In the entries below, find the line with "IC2 pin FB: N12 -> N5" and the line with "BT1: 1.5V (plus 0V, minus". Return those two lines and all lines between them, exactly.

== Available data ==
----
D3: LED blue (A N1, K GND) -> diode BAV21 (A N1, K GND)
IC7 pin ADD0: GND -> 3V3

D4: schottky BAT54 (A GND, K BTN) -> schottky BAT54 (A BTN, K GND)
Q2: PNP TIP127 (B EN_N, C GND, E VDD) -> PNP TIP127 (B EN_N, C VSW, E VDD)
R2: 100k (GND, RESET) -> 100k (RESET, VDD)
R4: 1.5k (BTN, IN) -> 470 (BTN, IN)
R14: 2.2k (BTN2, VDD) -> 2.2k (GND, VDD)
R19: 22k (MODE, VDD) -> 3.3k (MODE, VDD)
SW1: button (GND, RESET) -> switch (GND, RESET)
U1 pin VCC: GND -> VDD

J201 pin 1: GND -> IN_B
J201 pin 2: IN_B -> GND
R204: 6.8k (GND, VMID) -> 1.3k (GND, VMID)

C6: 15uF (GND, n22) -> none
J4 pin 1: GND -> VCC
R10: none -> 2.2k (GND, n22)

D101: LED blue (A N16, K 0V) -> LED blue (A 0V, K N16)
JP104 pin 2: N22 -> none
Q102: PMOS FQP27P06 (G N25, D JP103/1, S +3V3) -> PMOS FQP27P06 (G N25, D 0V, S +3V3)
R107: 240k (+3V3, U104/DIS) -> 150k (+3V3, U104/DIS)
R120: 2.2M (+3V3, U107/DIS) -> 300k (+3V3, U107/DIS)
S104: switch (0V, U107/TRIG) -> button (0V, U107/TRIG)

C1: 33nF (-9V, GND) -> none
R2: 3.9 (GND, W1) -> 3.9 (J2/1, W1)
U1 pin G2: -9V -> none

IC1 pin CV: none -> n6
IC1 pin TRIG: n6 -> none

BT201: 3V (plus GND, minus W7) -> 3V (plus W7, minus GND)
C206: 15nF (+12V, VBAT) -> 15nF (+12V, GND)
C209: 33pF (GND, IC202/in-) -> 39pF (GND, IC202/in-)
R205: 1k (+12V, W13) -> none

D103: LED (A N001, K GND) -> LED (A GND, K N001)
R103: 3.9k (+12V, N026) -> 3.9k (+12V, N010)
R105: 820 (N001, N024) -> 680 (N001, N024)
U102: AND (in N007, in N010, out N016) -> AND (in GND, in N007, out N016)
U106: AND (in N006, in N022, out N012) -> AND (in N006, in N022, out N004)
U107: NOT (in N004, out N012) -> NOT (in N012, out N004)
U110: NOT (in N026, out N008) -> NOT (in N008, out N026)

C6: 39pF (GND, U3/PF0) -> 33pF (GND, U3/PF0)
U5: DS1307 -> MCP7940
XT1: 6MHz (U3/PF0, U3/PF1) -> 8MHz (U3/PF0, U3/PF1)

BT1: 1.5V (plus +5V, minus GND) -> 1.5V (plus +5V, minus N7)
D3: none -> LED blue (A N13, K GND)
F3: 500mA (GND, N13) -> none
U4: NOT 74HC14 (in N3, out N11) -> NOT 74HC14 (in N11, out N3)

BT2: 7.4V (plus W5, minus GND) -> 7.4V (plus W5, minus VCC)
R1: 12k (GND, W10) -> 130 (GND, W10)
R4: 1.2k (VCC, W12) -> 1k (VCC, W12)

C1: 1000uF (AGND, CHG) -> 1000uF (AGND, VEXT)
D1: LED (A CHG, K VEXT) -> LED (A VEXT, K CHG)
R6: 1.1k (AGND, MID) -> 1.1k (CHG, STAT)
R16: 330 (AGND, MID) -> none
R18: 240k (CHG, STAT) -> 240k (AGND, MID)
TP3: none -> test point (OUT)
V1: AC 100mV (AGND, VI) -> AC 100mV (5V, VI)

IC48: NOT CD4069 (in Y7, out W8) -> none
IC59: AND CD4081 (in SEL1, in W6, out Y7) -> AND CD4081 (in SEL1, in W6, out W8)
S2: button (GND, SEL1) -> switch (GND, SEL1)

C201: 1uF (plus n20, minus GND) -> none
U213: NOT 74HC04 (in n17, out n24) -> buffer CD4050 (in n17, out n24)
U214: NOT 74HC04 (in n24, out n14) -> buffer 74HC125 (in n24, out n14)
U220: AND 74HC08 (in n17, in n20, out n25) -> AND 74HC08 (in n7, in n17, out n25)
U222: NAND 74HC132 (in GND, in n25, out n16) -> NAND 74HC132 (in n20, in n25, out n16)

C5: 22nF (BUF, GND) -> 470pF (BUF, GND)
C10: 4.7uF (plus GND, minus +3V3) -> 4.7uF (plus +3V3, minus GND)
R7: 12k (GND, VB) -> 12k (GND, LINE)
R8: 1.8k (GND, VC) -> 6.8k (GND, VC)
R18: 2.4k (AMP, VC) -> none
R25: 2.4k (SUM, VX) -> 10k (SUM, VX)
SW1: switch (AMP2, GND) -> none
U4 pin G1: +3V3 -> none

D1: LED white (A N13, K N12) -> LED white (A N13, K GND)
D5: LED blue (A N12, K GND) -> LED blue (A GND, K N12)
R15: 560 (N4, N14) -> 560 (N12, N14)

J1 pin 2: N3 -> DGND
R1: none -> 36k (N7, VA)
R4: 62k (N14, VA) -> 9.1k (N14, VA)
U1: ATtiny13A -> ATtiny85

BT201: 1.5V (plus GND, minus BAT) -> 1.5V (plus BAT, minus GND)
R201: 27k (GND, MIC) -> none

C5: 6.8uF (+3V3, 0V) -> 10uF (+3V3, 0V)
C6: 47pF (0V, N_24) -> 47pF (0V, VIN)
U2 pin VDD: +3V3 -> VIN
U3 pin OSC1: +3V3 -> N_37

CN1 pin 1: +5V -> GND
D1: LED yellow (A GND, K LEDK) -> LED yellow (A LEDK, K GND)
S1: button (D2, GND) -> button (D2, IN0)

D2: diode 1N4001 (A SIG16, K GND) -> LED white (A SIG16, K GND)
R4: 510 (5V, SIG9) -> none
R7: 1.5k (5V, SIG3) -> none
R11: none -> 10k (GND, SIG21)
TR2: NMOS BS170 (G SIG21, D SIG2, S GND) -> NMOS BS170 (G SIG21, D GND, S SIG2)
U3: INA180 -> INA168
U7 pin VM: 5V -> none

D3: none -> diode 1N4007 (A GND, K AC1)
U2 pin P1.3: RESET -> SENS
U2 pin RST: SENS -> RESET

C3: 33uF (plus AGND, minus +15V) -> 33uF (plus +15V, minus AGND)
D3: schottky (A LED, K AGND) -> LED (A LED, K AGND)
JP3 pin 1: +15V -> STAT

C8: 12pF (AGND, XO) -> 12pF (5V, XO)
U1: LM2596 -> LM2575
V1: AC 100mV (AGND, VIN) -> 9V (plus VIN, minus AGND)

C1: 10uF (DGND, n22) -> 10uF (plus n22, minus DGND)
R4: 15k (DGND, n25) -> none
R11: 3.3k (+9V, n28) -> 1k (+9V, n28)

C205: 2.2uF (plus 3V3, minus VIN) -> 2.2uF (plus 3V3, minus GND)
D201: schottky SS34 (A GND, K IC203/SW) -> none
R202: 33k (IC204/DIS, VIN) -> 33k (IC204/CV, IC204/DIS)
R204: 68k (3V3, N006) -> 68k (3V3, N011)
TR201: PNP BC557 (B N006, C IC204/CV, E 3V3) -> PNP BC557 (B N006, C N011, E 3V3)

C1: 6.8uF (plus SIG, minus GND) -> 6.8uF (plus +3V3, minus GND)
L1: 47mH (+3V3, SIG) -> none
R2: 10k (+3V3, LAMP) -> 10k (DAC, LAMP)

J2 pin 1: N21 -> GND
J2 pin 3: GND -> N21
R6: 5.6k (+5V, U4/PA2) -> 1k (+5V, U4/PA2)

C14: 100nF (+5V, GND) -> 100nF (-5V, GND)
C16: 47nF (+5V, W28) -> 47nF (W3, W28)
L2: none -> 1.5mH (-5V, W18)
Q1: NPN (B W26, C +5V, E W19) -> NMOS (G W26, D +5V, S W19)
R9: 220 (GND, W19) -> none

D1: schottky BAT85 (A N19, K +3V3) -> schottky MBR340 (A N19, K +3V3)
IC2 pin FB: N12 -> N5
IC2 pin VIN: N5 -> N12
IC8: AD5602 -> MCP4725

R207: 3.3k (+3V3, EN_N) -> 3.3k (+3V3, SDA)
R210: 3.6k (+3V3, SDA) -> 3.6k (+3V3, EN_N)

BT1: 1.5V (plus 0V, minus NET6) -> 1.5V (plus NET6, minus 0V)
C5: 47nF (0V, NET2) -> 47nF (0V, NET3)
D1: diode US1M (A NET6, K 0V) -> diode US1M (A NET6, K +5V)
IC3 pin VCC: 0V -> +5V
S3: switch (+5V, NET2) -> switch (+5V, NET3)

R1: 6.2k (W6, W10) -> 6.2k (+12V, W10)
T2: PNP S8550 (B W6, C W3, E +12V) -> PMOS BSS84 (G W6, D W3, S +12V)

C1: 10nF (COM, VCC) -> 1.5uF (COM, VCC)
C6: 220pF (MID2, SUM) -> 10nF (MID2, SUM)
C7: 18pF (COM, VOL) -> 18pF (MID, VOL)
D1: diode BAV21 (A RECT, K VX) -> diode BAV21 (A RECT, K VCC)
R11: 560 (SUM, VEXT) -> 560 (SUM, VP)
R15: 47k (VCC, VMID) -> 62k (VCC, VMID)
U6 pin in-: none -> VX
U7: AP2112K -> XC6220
----
== The answer ==
IC2 pin FB: N12 -> N5
IC2 pin VIN: N5 -> N12
IC8: AD5602 -> MCP4725

R207: 3.3k (+3V3, EN_N) -> 3.3k (+3V3, SDA)
R210: 3.6k (+3V3, SDA) -> 3.6k (+3V3, EN_N)

BT1: 1.5V (plus 0V, minus NET6) -> 1.5V (plus NET6, minus 0V)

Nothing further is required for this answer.